----- DATA ROWS

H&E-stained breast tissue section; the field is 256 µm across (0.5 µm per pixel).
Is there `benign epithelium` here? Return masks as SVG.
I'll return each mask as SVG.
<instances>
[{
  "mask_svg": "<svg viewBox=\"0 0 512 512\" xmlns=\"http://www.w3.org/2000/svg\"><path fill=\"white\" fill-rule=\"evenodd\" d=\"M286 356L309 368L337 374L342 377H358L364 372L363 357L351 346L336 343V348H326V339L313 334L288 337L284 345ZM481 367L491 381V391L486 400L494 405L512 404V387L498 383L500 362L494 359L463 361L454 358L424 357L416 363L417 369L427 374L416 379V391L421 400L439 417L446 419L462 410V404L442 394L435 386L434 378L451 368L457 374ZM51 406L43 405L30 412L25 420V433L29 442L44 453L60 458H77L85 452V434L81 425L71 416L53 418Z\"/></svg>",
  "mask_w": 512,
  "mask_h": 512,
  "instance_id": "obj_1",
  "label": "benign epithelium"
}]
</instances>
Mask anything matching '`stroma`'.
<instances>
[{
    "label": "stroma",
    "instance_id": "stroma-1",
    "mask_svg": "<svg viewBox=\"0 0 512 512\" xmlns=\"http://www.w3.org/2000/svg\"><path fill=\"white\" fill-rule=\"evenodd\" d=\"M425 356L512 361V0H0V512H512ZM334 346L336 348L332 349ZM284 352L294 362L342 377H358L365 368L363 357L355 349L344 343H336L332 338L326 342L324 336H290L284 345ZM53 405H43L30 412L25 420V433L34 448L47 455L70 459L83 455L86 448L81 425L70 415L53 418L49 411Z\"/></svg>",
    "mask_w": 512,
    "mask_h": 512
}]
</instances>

----------

_PROBLEM DETAILS_. Set down every line of the listing above again, exactly as given.

_ANSWER TO THIS EXERCISE_.
H&E-stained breast tissue section; the field is 256 µm across (0.5 µm per pixel).
Is there `benign epithelium` here? Return masks as SVG.
I'll return each mask as SVG.
<instances>
[{
  "mask_svg": "<svg viewBox=\"0 0 512 512\" xmlns=\"http://www.w3.org/2000/svg\"><path fill=\"white\" fill-rule=\"evenodd\" d=\"M286 356L309 368L337 374L342 377H358L364 372L363 357L351 346L336 343V348H326V339L313 334L288 337L284 345ZM481 367L491 381V391L486 400L494 405L512 404V387L498 383L500 362L494 359L463 361L454 358L424 357L416 363L417 369L427 374L416 379V391L421 400L439 417L446 419L462 410V404L442 394L435 386L434 378L451 368L457 374ZM51 406L43 405L30 412L25 420V433L29 442L44 453L60 458H77L85 452V434L81 425L71 416L53 418Z\"/></svg>",
  "mask_w": 512,
  "mask_h": 512,
  "instance_id": "obj_1",
  "label": "benign epithelium"
}]
</instances>
Mask anything matching '`stroma`'.
<instances>
[{
    "label": "stroma",
    "instance_id": "stroma-1",
    "mask_svg": "<svg viewBox=\"0 0 512 512\" xmlns=\"http://www.w3.org/2000/svg\"><path fill=\"white\" fill-rule=\"evenodd\" d=\"M425 356L512 361V0H0V512H512ZM334 346L336 348L332 349ZM284 352L294 362L342 377H358L365 368L363 357L355 349L344 343H336L332 338L326 342L324 336H290L284 345ZM53 405H43L30 412L25 420V433L34 448L47 455L70 459L83 455L86 448L81 425L70 415L53 418L49 411Z\"/></svg>",
    "mask_w": 512,
    "mask_h": 512
}]
</instances>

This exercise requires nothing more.